** Recorded data follows **

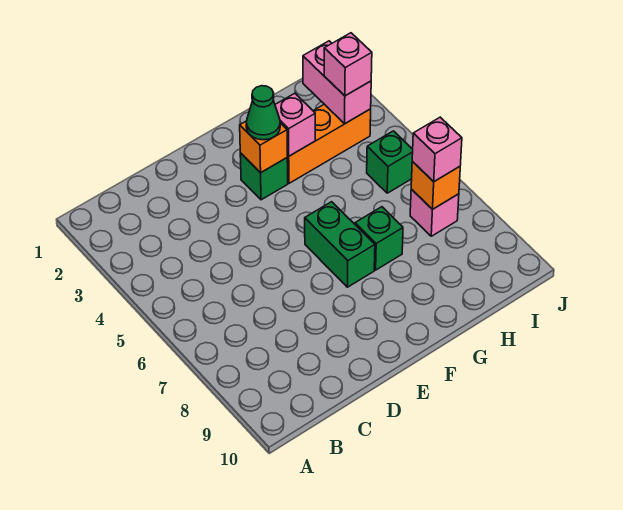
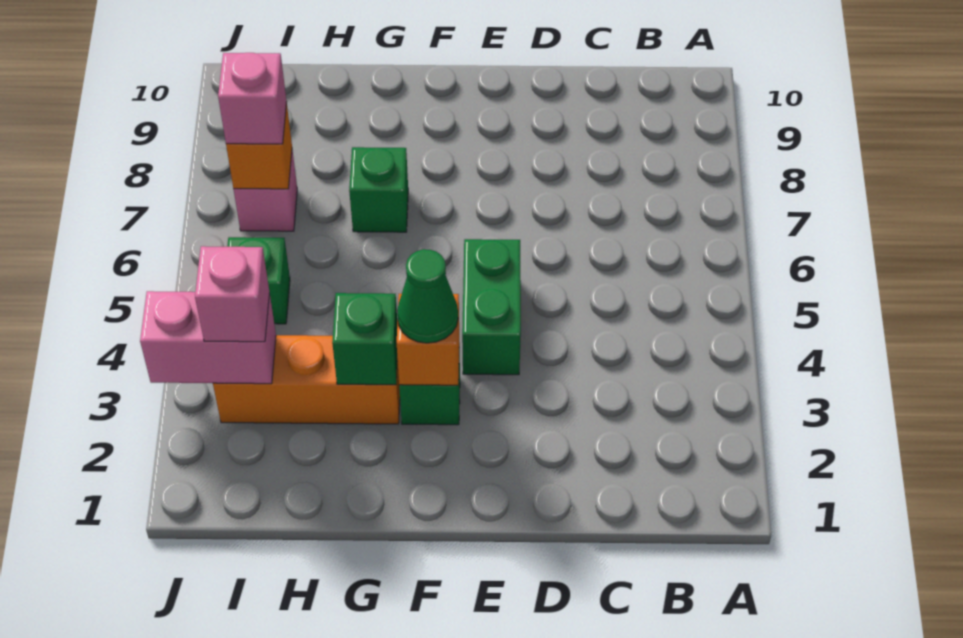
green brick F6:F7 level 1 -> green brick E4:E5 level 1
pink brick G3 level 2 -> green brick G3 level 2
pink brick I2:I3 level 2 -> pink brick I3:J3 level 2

** End of Recorded data **
** Recorded data follows **

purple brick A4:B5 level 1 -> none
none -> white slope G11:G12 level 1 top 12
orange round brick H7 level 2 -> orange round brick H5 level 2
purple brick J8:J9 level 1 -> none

** End of Recorded data **

#### What this task involves:
From the line holding "green brick F6:F7" to the line holding "pink brick I2:I3", inclusive, restate each line above exactly as written.

#### Output of the exercise:
green brick F6:F7 level 1 -> green brick E4:E5 level 1
pink brick G3 level 2 -> green brick G3 level 2
pink brick I2:I3 level 2 -> pink brick I3:J3 level 2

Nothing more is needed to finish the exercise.